> **DESCRIPTION OF THE TASK**:
Please set down the entries below once more, exactly.

> **RECORDS FOR THE EXERCISE**:
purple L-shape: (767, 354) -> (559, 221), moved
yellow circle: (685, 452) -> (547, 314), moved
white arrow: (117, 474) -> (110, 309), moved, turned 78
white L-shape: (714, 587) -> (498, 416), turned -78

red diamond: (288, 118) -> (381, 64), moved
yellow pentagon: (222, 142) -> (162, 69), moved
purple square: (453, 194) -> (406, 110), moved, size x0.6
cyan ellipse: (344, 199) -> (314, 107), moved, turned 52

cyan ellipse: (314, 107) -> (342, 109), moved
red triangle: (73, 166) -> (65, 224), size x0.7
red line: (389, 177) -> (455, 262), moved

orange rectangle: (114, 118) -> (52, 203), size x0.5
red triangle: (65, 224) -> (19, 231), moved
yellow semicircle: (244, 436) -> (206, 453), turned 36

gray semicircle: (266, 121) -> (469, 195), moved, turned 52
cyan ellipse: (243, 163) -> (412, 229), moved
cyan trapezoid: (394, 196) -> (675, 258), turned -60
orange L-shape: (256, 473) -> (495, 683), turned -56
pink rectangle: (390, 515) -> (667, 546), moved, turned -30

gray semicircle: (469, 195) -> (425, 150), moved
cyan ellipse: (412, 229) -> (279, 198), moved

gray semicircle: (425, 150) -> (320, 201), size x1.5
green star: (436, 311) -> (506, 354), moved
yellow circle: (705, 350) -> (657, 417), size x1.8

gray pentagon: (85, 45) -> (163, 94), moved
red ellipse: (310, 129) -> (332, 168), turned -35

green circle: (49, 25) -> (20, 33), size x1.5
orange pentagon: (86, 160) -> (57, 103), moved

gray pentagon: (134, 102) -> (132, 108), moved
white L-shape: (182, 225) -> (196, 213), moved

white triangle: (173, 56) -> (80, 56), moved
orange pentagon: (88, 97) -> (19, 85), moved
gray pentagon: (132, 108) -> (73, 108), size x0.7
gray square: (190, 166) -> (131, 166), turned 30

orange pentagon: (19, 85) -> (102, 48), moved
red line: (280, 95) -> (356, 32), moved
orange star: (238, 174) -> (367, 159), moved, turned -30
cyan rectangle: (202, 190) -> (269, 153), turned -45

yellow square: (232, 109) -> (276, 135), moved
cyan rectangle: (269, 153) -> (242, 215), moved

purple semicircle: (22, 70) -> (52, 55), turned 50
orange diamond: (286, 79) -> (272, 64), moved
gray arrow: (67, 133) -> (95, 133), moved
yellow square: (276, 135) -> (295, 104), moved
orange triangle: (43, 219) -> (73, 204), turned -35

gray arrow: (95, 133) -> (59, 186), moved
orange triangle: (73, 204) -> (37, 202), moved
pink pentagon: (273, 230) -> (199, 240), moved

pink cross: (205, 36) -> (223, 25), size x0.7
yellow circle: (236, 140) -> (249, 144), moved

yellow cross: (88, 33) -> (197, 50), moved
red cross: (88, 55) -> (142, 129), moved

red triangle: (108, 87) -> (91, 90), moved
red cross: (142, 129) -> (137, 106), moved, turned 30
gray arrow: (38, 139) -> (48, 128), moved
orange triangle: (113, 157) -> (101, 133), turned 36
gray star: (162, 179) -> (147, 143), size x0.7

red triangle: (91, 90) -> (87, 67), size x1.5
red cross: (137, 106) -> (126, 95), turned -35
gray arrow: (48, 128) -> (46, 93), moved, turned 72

> **OUTPUT OF THE EXERCISE**:
purple L-shape: (767, 354) -> (559, 221), moved
yellow circle: (685, 452) -> (547, 314), moved
white arrow: (117, 474) -> (110, 309), moved, turned 78
white L-shape: (714, 587) -> (498, 416), turned -78

red diamond: (288, 118) -> (381, 64), moved
yellow pentagon: (222, 142) -> (162, 69), moved
purple square: (453, 194) -> (406, 110), moved, size x0.6
cyan ellipse: (344, 199) -> (314, 107), moved, turned 52

cyan ellipse: (314, 107) -> (342, 109), moved
red triangle: (73, 166) -> (65, 224), size x0.7
red line: (389, 177) -> (455, 262), moved

orange rectangle: (114, 118) -> (52, 203), size x0.5
red triangle: (65, 224) -> (19, 231), moved
yellow semicircle: (244, 436) -> (206, 453), turned 36

gray semicircle: (266, 121) -> (469, 195), moved, turned 52
cyan ellipse: (243, 163) -> (412, 229), moved
cyan trapezoid: (394, 196) -> (675, 258), turned -60
orange L-shape: (256, 473) -> (495, 683), turned -56
pink rectangle: (390, 515) -> (667, 546), moved, turned -30

gray semicircle: (469, 195) -> (425, 150), moved
cyan ellipse: (412, 229) -> (279, 198), moved

gray semicircle: (425, 150) -> (320, 201), size x1.5
green star: (436, 311) -> (506, 354), moved
yellow circle: (705, 350) -> (657, 417), size x1.8

gray pentagon: (85, 45) -> (163, 94), moved
red ellipse: (310, 129) -> (332, 168), turned -35

green circle: (49, 25) -> (20, 33), size x1.5
orange pentagon: (86, 160) -> (57, 103), moved

gray pentagon: (134, 102) -> (132, 108), moved
white L-shape: (182, 225) -> (196, 213), moved

white triangle: (173, 56) -> (80, 56), moved
orange pentagon: (88, 97) -> (19, 85), moved
gray pentagon: (132, 108) -> (73, 108), size x0.7
gray square: (190, 166) -> (131, 166), turned 30

orange pentagon: (19, 85) -> (102, 48), moved
red line: (280, 95) -> (356, 32), moved
orange star: (238, 174) -> (367, 159), moved, turned -30
cyan rectangle: (202, 190) -> (269, 153), turned -45

yellow square: (232, 109) -> (276, 135), moved
cyan rectangle: (269, 153) -> (242, 215), moved

purple semicircle: (22, 70) -> (52, 55), turned 50
orange diamond: (286, 79) -> (272, 64), moved
gray arrow: (67, 133) -> (95, 133), moved
yellow square: (276, 135) -> (295, 104), moved
orange triangle: (43, 219) -> (73, 204), turned -35

gray arrow: (95, 133) -> (59, 186), moved
orange triangle: (73, 204) -> (37, 202), moved
pink pentagon: (273, 230) -> (199, 240), moved

pink cross: (205, 36) -> (223, 25), size x0.7
yellow circle: (236, 140) -> (249, 144), moved

yellow cross: (88, 33) -> (197, 50), moved
red cross: (88, 55) -> (142, 129), moved

red triangle: (108, 87) -> (91, 90), moved
red cross: (142, 129) -> (137, 106), moved, turned 30
gray arrow: (38, 139) -> (48, 128), moved
orange triangle: (113, 157) -> (101, 133), turned 36
gray star: (162, 179) -> (147, 143), size x0.7

red triangle: (91, 90) -> (87, 67), size x1.5
red cross: (137, 106) -> (126, 95), turned -35
gray arrow: (48, 128) -> (46, 93), moved, turned 72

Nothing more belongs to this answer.